* **Problem details**
Once a line is found to contain "white", copy it out of the listing.

* **Records**
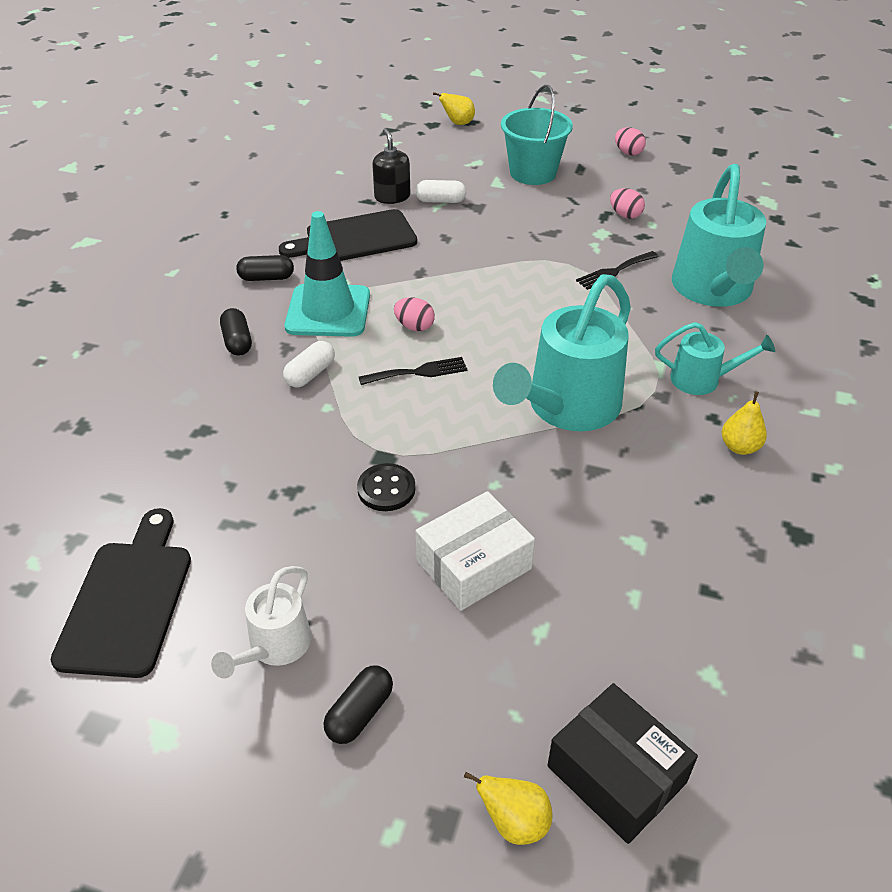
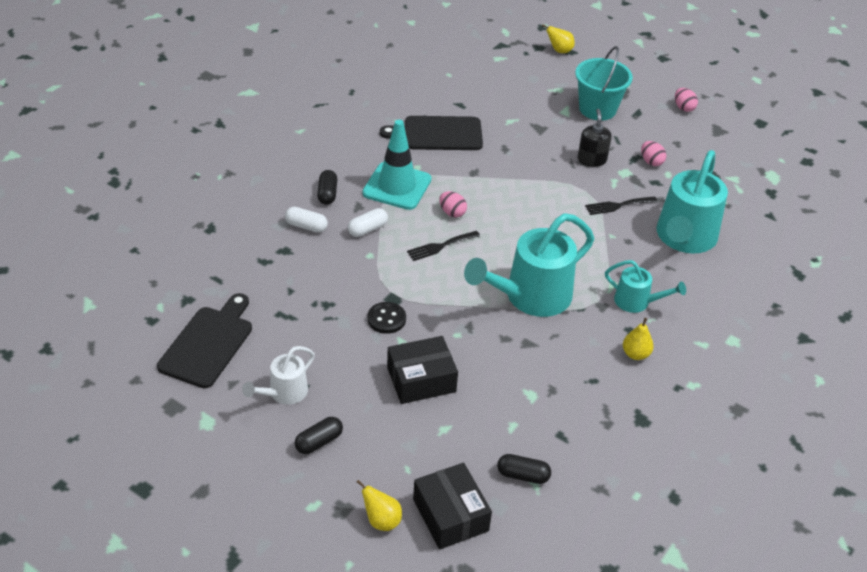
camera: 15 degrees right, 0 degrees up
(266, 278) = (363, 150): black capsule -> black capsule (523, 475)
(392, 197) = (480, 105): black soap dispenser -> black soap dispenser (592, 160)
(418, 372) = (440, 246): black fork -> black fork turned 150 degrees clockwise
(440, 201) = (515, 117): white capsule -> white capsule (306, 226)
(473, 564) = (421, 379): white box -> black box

---

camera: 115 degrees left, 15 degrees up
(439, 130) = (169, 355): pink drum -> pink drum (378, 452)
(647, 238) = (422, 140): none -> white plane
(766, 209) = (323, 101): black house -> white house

==

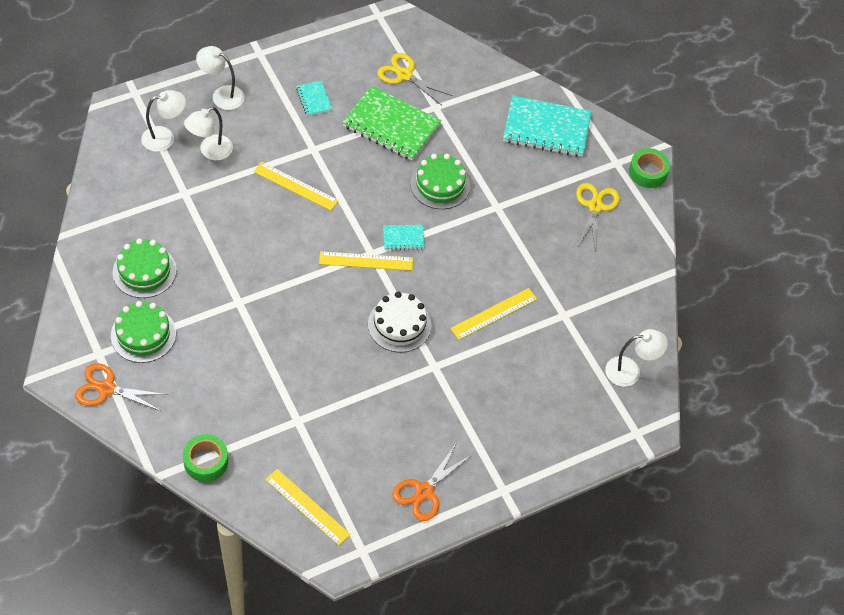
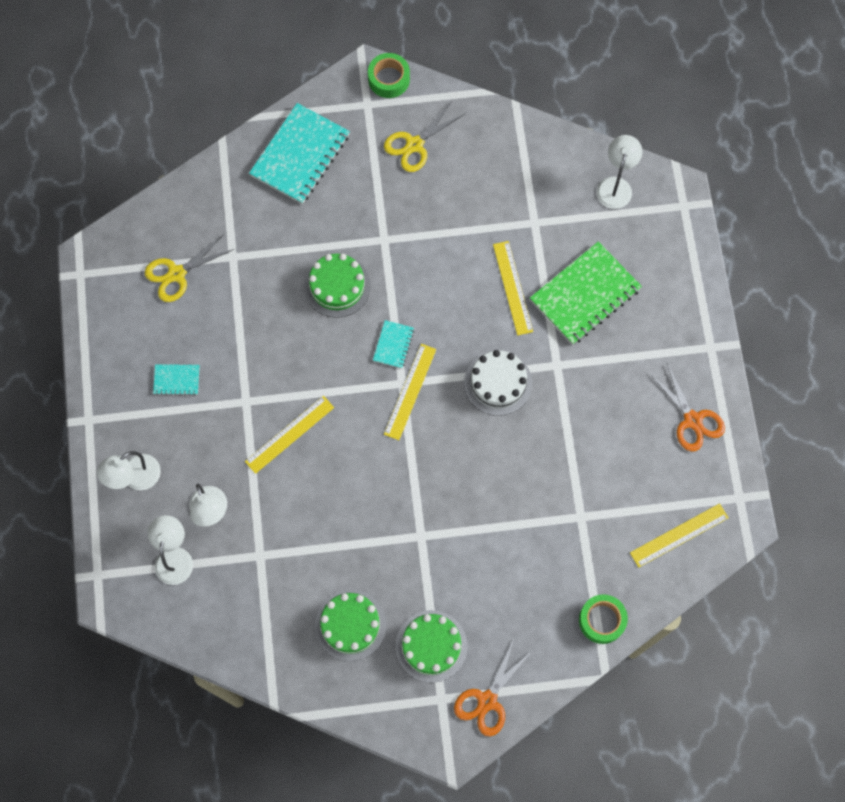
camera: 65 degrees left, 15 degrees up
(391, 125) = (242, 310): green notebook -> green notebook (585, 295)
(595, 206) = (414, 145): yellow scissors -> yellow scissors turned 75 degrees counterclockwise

* **Task answer**
(440, 201) = (515, 117): white capsule -> white capsule (306, 226)
(473, 564) = (421, 379): white box -> black box
(647, 238) = (422, 140): none -> white plane
(766, 209) = (323, 101): black house -> white house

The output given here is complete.